DATA FOR THIS EXERCISE —

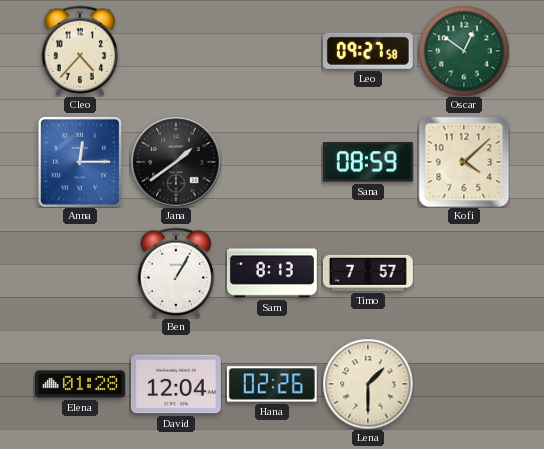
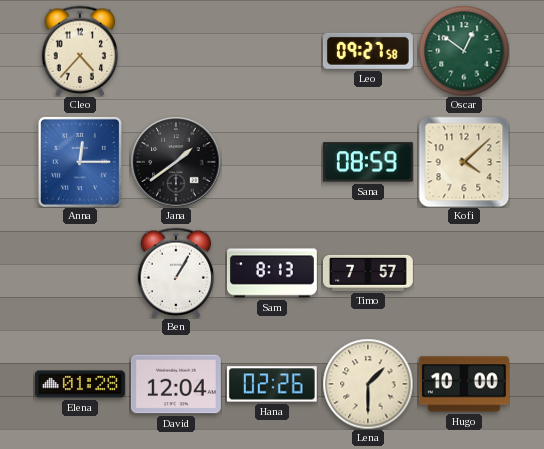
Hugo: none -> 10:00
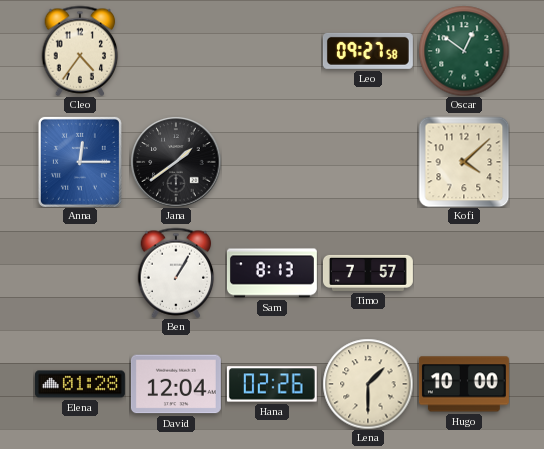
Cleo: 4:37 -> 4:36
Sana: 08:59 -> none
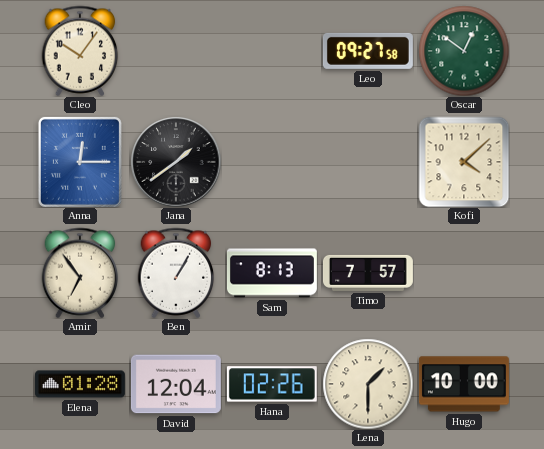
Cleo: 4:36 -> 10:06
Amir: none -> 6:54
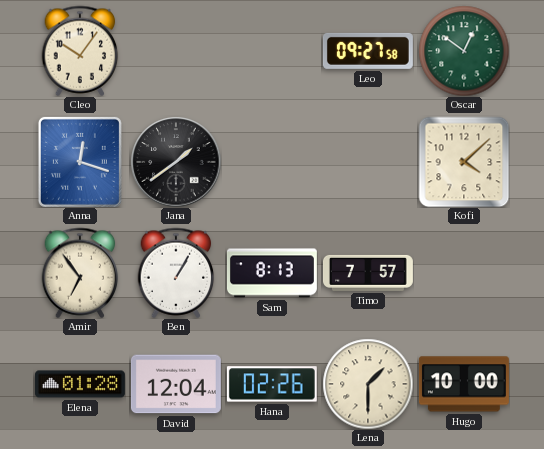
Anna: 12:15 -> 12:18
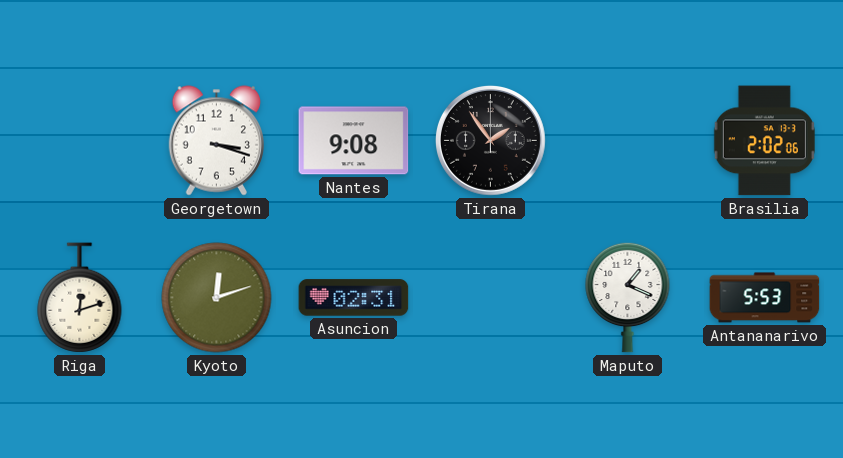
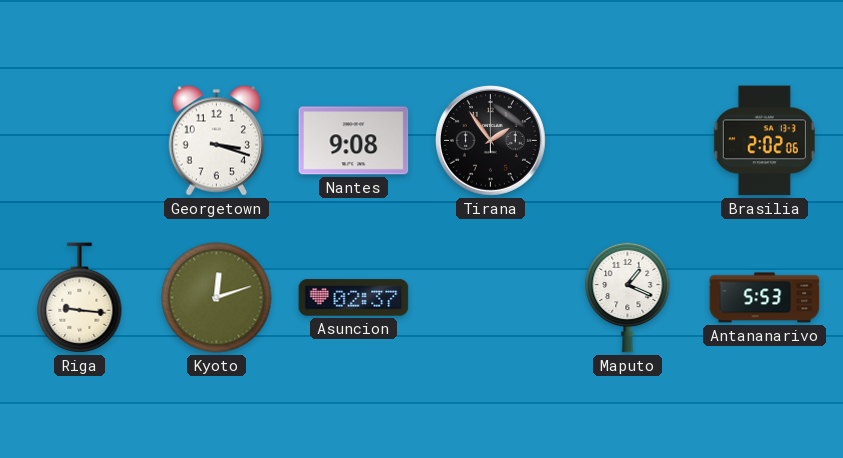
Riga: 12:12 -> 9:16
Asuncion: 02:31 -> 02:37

WHAT TO WORK ON —
Revise the data above by substituting "absent" for every occurrence of "none", leaving all other text unchanged. Omit the pictures from your answer.

THE REPLY —
Hugo: absent -> 10:00
Cleo: 4:37 -> 4:36
Sana: 08:59 -> absent
Cleo: 4:36 -> 10:06
Amir: absent -> 6:54
Anna: 12:15 -> 12:18
Riga: 12:12 -> 9:16
Asuncion: 02:31 -> 02:37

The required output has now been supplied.